ASSIGNMENT ->
Please repeat exactly the lines from the one containing "RTC1 pin SQW: D5 -> D6" through the last line of the records, both included, and nothing else, leaving out any pictures.

DATA IN THIS EXERCISE ->
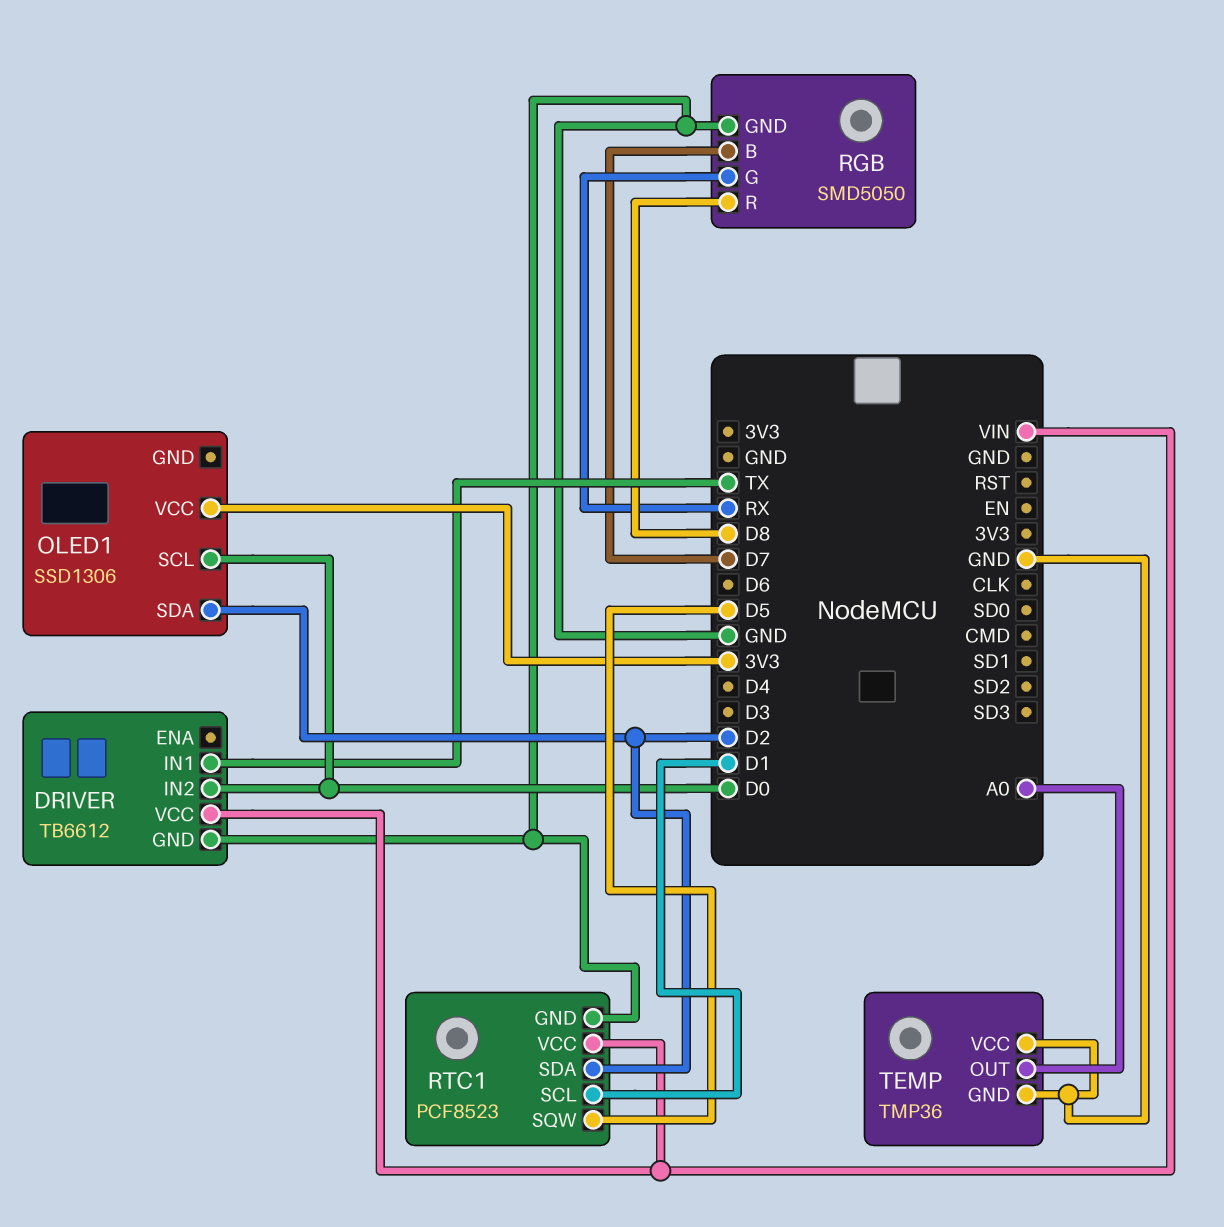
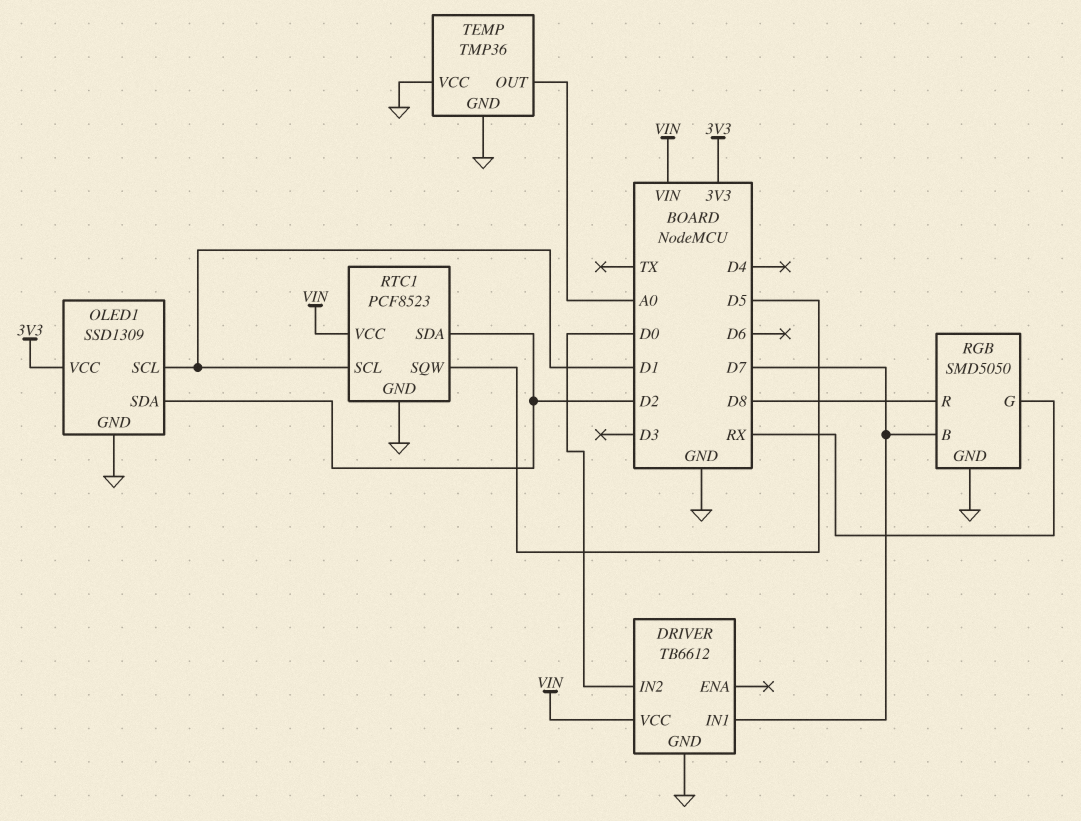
DRIVER pin IN1: TX -> D7
OLED1: SSD1306 -> SSD1309
OLED1 pin GND: none -> GND
OLED1 pin SCL: D0 -> D1

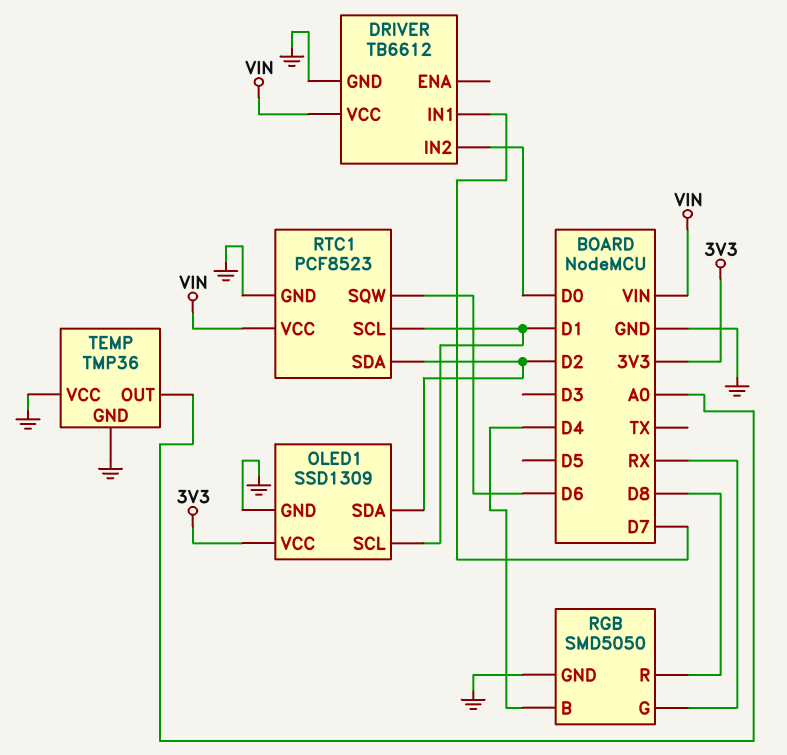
RGB pin B: D7 -> D4
RTC1 pin SQW: D5 -> D6

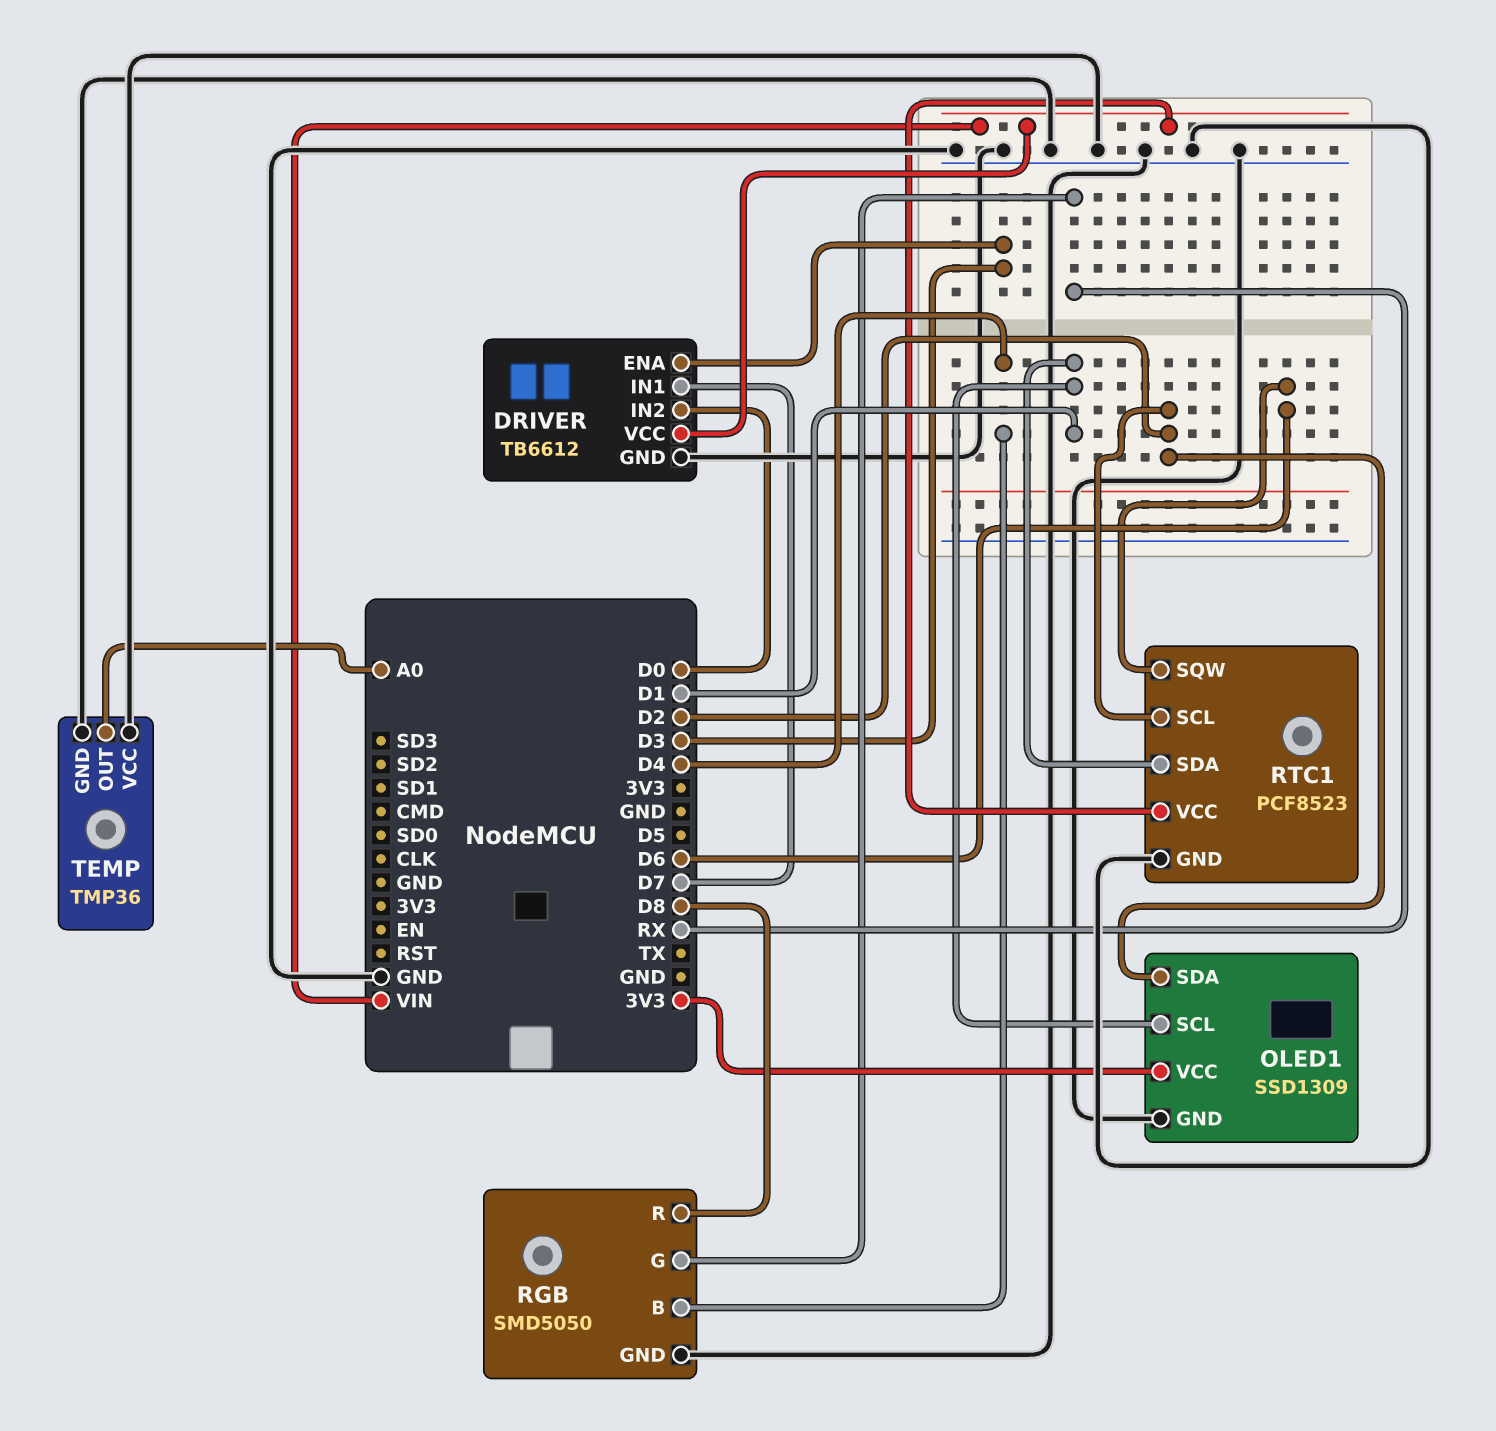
DRIVER pin ENA: none -> D3
RTC1 pin SCL: D1 -> D2
RTC1 pin SDA: D2 -> D1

RESPONSE ->
RTC1 pin SQW: D5 -> D6

DRIVER pin ENA: none -> D3
RTC1 pin SCL: D1 -> D2
RTC1 pin SDA: D2 -> D1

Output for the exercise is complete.